REQUIRED TASK >> Rewrite these lines as a JSON list of strings, one string per line and no blank lines. Begin at the line that has "Platform: 12:32 -> 12:28" and stop after the line that has "Chicago: 23:06 -> 04:06".

THE RECORDS >>
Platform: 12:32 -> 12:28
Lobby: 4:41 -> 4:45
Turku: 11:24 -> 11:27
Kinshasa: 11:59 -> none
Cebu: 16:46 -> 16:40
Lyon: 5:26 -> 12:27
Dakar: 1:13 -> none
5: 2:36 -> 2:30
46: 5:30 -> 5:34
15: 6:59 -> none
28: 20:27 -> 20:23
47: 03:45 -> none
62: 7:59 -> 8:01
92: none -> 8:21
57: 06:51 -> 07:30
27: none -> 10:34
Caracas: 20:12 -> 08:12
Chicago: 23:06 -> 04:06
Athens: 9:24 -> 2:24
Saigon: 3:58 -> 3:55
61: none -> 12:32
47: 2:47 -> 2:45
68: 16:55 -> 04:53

--

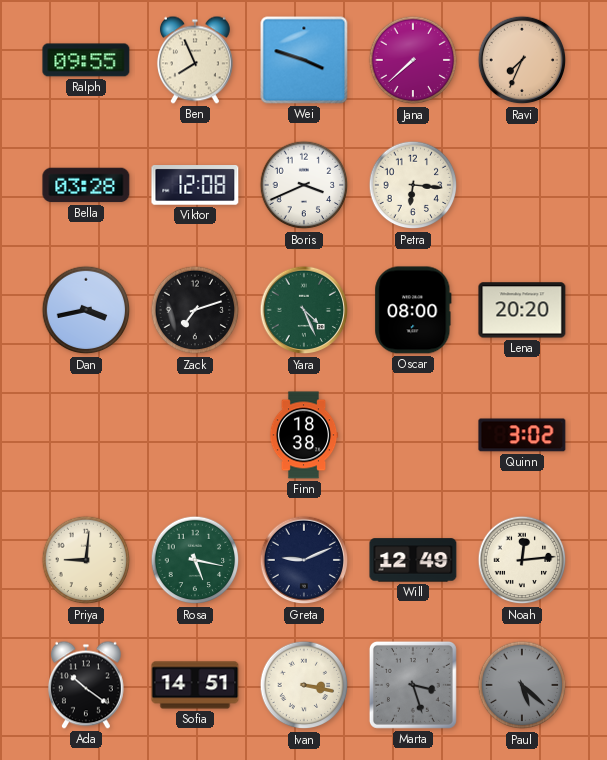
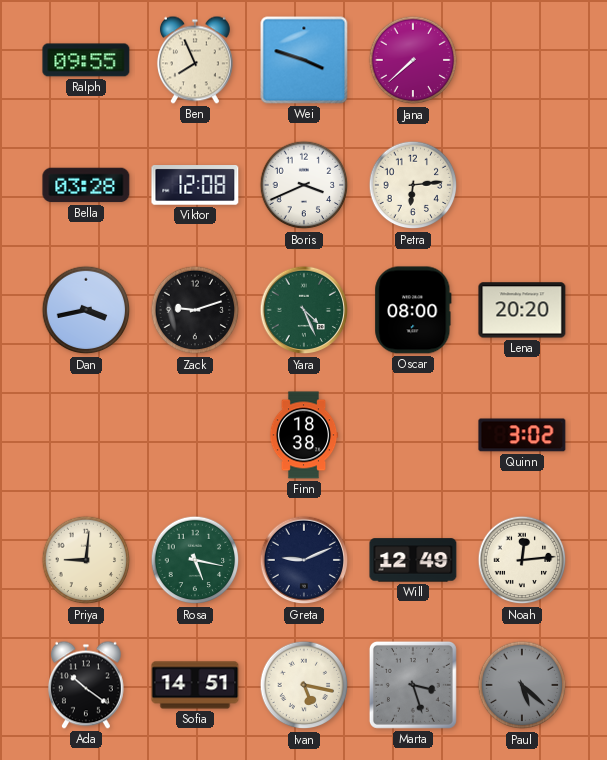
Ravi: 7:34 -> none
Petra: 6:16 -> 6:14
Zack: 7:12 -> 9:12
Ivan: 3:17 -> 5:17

RESPONSE TO THIS EXERCISE >>
[
  "Platform: 12:32 -> 12:28",
  "Lobby: 4:41 -> 4:45",
  "Turku: 11:24 -> 11:27",
  "Kinshasa: 11:59 -> none",
  "Cebu: 16:46 -> 16:40",
  "Lyon: 5:26 -> 12:27",
  "Dakar: 1:13 -> none",
  "5: 2:36 -> 2:30",
  "46: 5:30 -> 5:34",
  "15: 6:59 -> none",
  "28: 20:27 -> 20:23",
  "47: 03:45 -> none",
  "62: 7:59 -> 8:01",
  "92: none -> 8:21",
  "57: 06:51 -> 07:30",
  "27: none -> 10:34",
  "Caracas: 20:12 -> 08:12",
  "Chicago: 23:06 -> 04:06"
]